DIRECTIONS FOR THIS TASK: Please repeat exactly the lines below from the line with "IC1 pin PB3: BTN -> LAMP" to the line with "R6: 3.6k (DRV, LAMP) -> none", including both, and leave out every picture.

RECORDS FOR THE TASK:
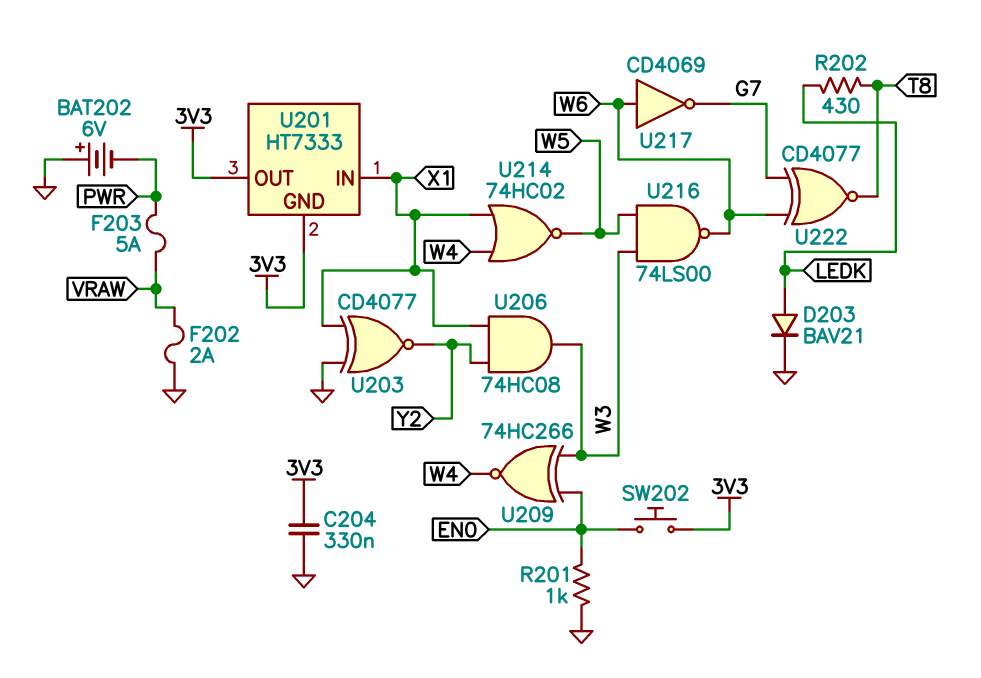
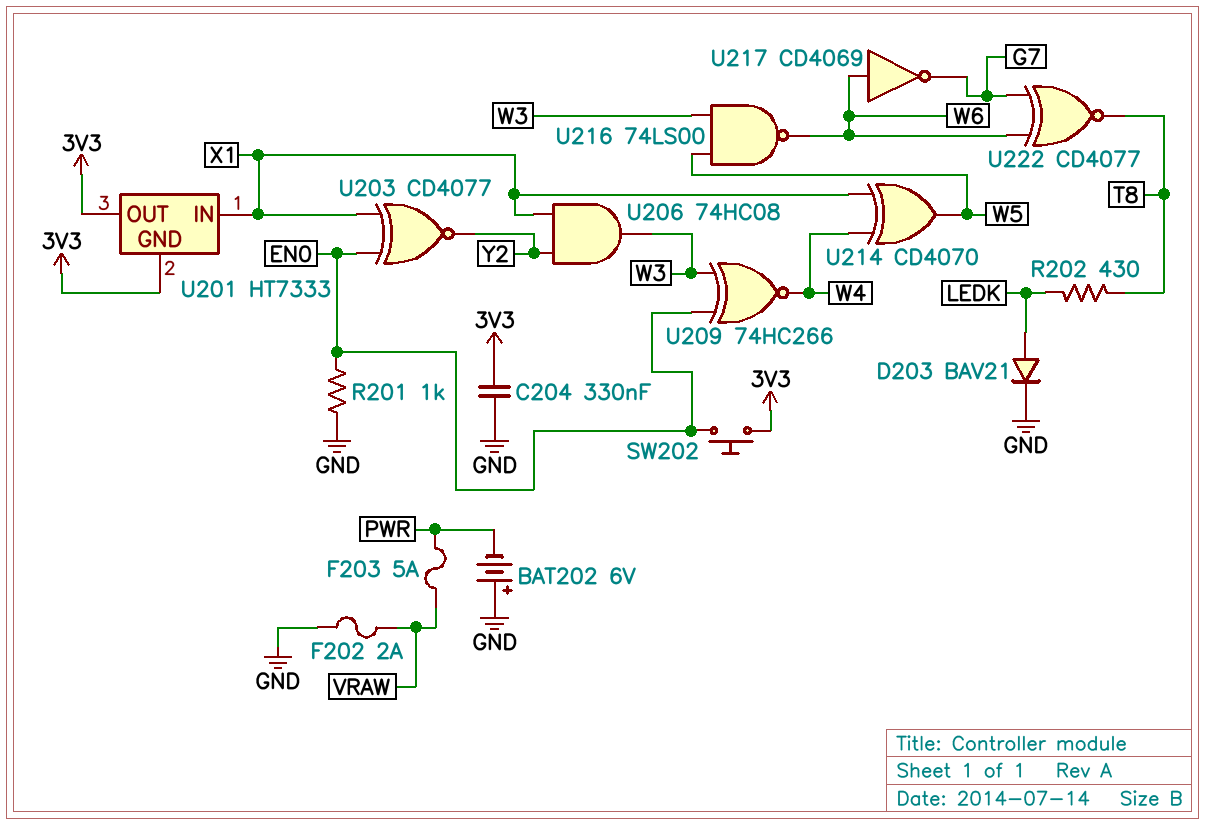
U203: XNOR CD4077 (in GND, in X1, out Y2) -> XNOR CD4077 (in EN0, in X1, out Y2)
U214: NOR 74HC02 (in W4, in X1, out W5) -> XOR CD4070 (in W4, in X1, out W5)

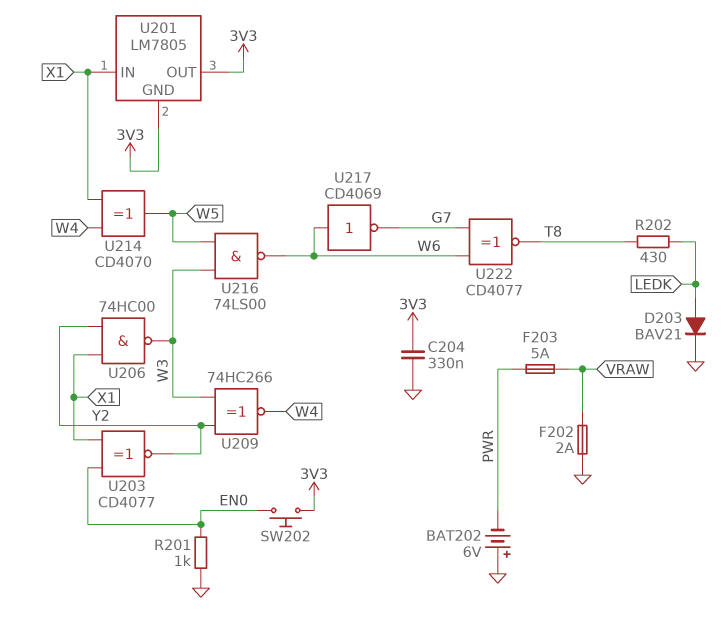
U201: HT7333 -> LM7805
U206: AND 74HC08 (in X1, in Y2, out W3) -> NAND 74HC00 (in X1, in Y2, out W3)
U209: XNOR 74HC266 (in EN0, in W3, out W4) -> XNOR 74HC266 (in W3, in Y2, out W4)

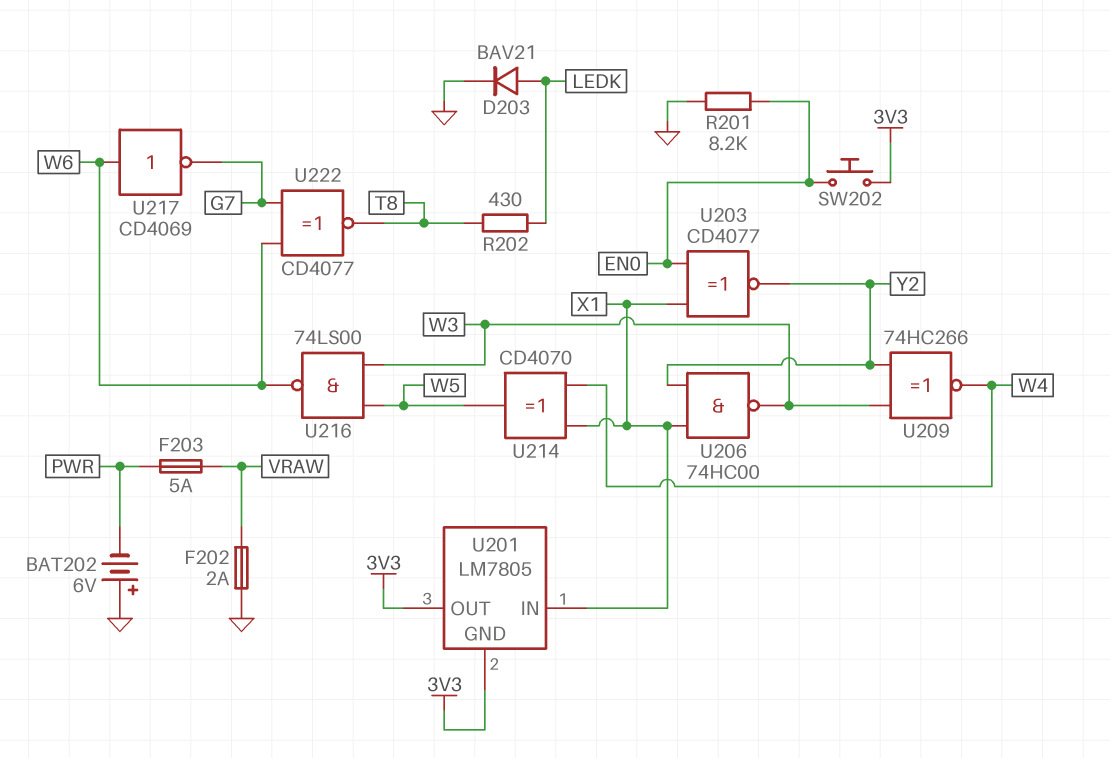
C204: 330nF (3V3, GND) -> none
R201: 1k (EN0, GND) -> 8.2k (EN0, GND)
* * *
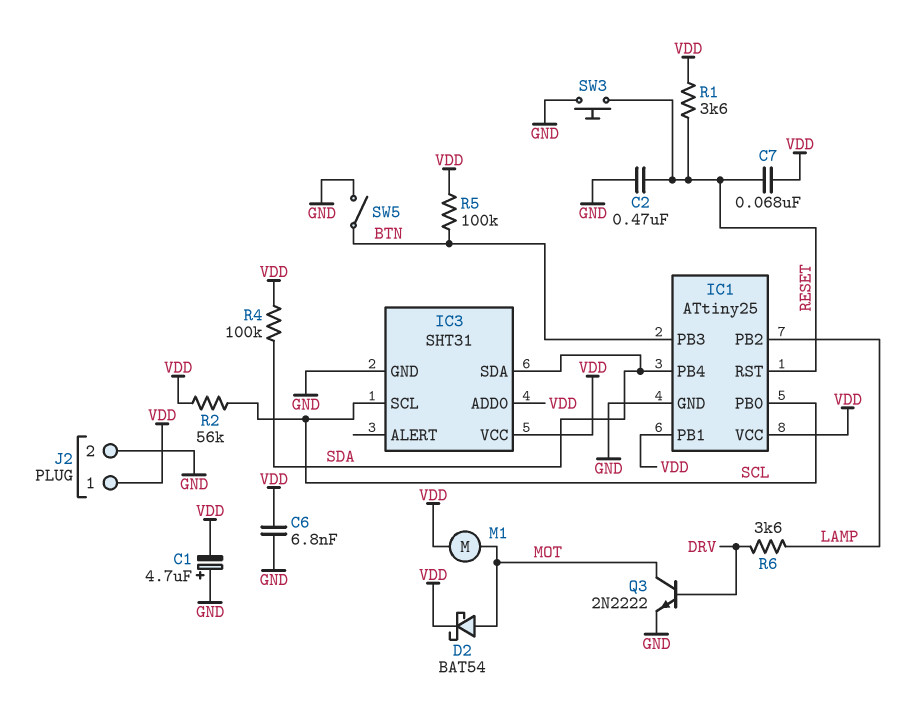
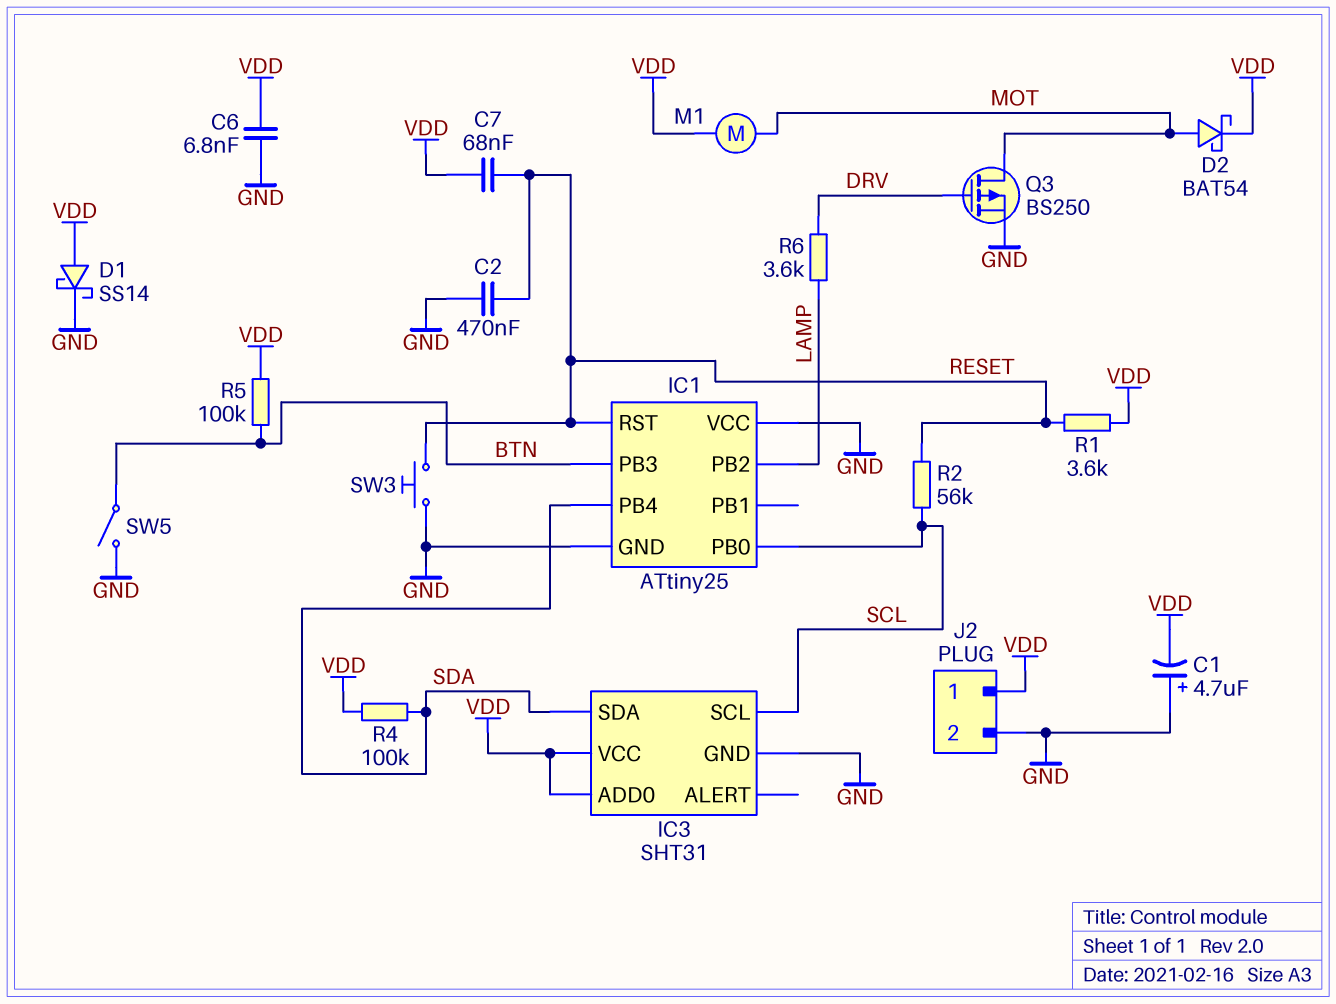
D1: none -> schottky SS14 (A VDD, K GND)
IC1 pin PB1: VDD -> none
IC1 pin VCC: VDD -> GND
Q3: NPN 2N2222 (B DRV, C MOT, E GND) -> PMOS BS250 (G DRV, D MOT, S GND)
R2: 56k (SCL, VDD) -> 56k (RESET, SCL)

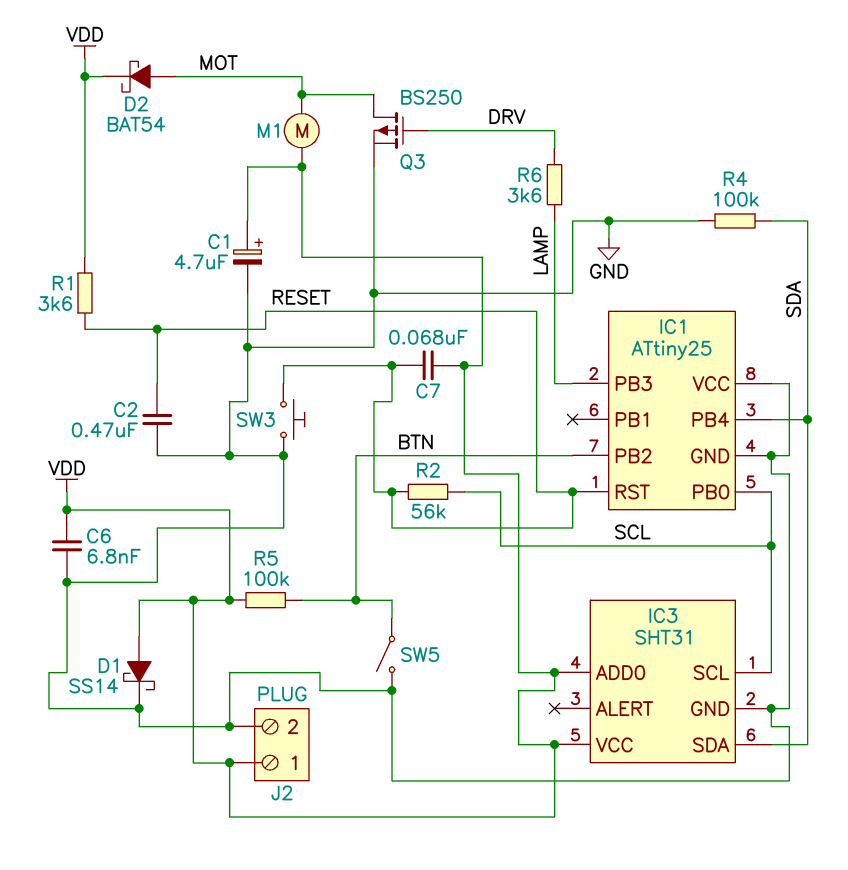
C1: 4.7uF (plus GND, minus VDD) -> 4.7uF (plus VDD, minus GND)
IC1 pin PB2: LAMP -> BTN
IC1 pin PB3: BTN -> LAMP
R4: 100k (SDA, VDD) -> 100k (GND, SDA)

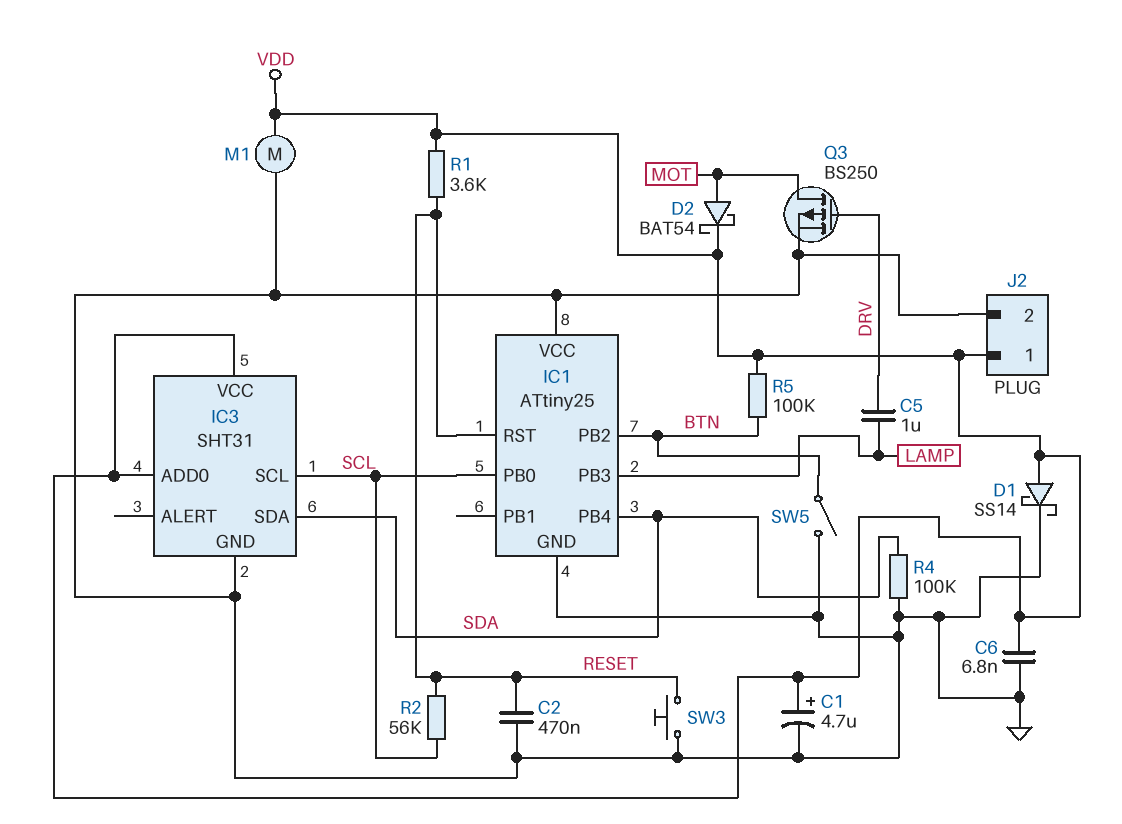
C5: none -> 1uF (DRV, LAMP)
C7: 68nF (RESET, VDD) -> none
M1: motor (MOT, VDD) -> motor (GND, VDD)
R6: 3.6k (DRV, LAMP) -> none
--
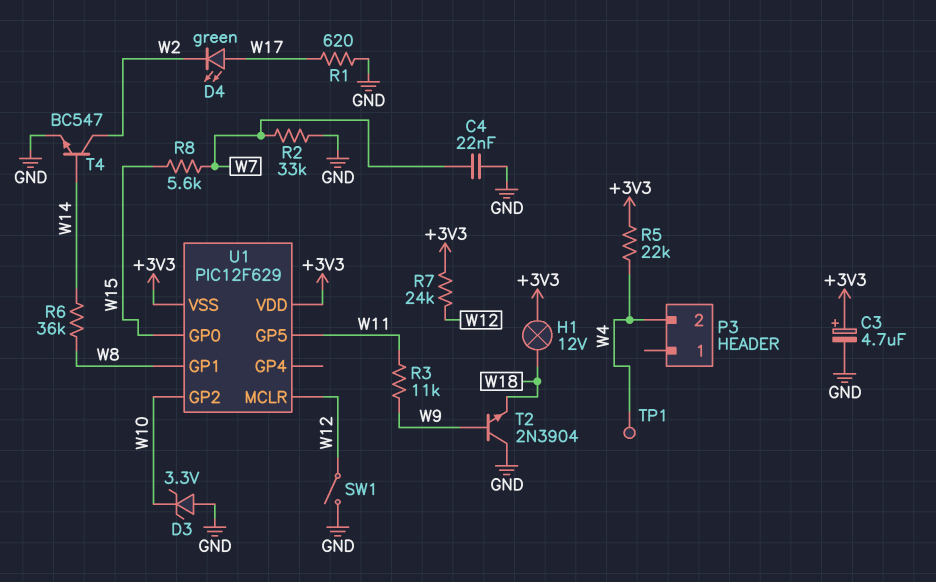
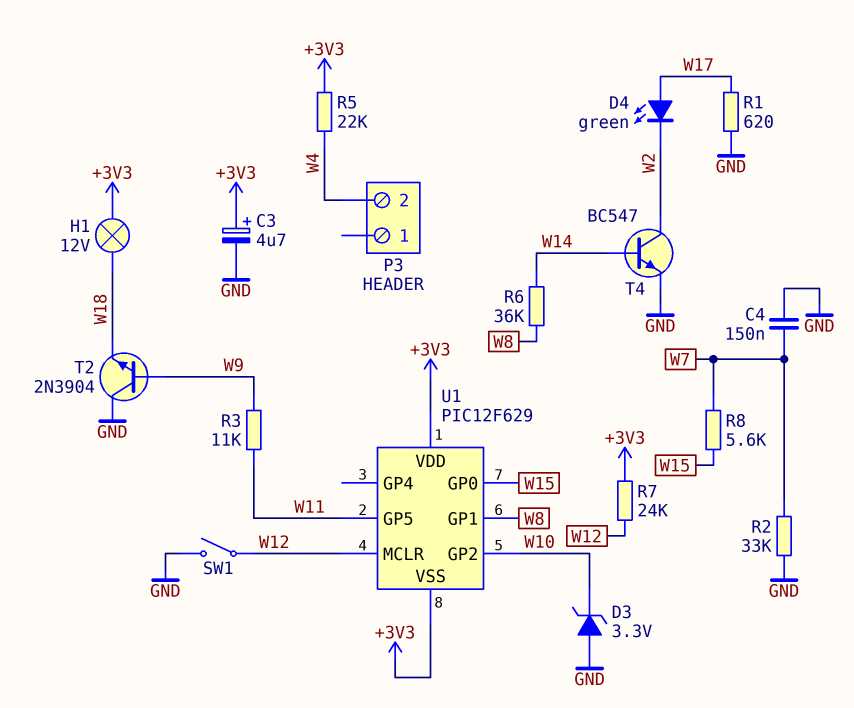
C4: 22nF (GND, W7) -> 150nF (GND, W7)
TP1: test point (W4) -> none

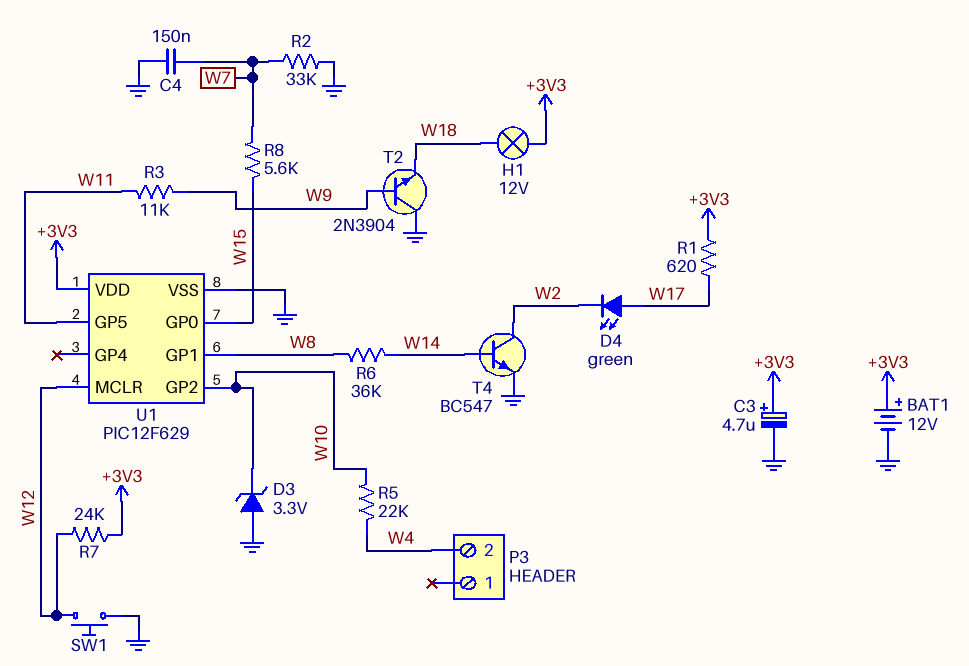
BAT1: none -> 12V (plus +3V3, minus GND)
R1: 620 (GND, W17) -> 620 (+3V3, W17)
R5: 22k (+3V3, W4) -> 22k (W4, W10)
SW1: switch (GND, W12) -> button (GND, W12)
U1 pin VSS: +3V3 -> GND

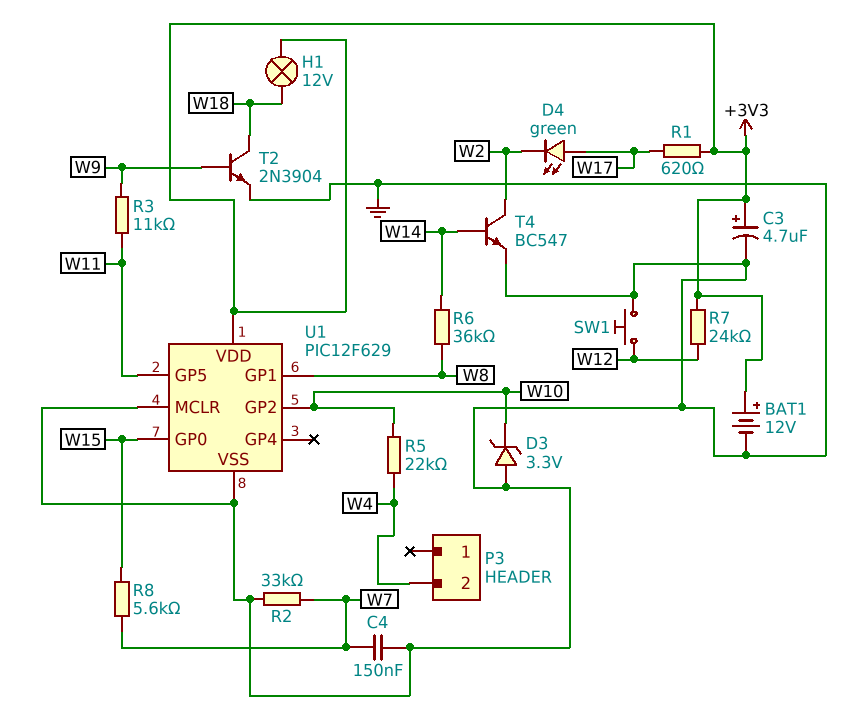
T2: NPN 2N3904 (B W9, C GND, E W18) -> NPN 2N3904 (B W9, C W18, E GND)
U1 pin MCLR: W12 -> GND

PROBLEM SOLUTION:
IC1 pin PB3: BTN -> LAMP
R4: 100k (SDA, VDD) -> 100k (GND, SDA)

C5: none -> 1uF (DRV, LAMP)
C7: 68nF (RESET, VDD) -> none
M1: motor (MOT, VDD) -> motor (GND, VDD)
R6: 3.6k (DRV, LAMP) -> none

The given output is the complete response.